*** Opening Raw data ***
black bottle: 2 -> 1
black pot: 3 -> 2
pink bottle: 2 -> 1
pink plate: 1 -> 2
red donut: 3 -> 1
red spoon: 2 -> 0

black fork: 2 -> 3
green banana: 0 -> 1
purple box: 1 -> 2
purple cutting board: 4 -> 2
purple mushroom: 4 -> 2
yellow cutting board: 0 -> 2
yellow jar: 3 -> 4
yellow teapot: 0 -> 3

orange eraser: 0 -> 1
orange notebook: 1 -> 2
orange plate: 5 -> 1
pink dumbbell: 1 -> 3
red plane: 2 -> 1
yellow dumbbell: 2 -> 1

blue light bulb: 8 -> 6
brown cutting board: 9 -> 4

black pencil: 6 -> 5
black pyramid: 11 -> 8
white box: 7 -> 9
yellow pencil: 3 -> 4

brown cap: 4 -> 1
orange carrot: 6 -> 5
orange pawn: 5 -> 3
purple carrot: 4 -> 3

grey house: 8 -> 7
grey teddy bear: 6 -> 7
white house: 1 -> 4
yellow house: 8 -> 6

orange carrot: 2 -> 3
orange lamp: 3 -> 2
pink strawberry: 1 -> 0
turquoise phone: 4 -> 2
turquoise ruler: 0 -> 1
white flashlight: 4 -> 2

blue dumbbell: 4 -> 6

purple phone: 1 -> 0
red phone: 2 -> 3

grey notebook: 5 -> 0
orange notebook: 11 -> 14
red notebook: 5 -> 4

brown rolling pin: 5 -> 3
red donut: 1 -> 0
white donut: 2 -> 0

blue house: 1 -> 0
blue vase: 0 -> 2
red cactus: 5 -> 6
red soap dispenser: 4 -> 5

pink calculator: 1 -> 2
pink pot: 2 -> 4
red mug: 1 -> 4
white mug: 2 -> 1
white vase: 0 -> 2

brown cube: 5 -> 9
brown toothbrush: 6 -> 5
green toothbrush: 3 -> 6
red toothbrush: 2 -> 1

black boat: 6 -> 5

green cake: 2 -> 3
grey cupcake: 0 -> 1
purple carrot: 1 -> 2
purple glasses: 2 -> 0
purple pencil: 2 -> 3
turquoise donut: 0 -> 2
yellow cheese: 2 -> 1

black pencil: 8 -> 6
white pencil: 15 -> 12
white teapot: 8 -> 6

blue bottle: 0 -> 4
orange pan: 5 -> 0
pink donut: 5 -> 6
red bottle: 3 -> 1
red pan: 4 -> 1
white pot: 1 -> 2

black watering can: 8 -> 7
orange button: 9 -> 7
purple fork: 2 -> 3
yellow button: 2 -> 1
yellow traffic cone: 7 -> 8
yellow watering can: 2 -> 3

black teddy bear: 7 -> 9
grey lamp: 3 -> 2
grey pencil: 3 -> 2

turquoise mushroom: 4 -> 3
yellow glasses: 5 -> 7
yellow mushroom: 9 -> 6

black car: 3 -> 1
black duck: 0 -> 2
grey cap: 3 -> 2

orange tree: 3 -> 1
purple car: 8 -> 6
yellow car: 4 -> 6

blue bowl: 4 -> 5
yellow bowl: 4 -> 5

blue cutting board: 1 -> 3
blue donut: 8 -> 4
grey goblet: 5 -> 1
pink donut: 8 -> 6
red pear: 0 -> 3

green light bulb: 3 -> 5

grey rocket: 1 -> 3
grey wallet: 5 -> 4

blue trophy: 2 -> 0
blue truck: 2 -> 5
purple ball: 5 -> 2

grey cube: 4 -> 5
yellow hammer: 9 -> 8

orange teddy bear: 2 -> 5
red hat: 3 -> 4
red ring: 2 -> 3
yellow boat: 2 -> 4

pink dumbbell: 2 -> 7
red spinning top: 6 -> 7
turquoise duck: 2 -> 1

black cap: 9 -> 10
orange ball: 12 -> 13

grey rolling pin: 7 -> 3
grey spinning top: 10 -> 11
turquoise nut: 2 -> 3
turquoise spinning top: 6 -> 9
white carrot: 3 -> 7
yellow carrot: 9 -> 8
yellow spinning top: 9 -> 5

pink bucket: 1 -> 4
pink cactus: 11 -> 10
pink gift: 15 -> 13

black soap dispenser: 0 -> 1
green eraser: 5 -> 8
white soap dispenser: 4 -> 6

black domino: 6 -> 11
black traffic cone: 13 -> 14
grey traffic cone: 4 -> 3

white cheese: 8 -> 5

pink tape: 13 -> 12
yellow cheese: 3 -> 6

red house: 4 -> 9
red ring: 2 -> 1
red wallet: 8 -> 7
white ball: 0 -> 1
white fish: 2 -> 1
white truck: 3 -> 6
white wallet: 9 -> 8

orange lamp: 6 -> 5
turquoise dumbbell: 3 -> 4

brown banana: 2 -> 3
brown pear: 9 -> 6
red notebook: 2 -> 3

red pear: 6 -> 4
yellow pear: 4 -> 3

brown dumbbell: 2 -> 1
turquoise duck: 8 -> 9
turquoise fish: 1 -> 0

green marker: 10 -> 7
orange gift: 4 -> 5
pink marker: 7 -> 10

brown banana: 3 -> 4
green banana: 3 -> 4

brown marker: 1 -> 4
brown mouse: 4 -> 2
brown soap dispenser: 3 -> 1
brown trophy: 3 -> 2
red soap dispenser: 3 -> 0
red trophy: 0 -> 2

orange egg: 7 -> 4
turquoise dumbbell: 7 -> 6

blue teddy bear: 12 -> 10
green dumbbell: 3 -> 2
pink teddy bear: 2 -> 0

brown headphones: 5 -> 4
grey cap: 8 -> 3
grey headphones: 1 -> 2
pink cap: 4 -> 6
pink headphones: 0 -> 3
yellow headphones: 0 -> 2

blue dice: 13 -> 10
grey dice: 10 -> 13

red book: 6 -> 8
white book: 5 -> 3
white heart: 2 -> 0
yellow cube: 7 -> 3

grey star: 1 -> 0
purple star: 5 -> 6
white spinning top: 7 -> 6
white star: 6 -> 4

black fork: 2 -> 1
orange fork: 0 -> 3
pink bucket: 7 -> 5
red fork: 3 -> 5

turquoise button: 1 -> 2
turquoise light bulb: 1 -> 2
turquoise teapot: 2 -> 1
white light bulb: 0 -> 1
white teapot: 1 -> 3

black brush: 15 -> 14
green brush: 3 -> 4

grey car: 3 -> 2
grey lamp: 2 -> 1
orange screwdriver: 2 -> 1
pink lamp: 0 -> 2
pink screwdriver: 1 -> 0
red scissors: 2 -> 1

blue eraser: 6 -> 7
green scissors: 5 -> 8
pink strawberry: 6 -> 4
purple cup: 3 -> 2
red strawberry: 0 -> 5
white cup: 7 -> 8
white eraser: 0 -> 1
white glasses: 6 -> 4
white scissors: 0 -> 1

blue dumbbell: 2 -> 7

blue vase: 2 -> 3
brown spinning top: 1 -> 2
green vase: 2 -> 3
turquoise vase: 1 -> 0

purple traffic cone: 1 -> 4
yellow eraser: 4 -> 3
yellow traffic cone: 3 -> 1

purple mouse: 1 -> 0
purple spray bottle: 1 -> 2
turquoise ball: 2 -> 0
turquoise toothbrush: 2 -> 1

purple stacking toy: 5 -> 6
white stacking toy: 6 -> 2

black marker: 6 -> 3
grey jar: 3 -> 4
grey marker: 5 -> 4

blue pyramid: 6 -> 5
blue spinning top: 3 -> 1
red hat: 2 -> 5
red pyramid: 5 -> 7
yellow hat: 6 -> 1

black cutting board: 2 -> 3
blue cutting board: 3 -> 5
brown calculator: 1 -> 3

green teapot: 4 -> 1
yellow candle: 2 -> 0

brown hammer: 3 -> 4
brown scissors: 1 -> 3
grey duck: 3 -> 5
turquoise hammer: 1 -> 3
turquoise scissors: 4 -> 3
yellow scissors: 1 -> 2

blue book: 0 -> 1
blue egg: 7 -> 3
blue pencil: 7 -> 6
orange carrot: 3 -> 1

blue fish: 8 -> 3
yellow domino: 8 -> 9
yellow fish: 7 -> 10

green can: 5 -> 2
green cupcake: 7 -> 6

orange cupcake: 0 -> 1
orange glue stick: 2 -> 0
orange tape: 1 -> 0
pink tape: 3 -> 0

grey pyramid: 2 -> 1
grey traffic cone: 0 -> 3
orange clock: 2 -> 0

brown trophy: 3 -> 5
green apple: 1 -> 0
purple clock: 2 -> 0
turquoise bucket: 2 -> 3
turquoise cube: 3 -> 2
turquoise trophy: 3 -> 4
*** Closing Raw data ***
**Required action**
Find the lines in the records that contain the word "rolling", then copy every one of them.

**Result for this task**
brown rolling pin: 5 -> 3
grey rolling pin: 7 -> 3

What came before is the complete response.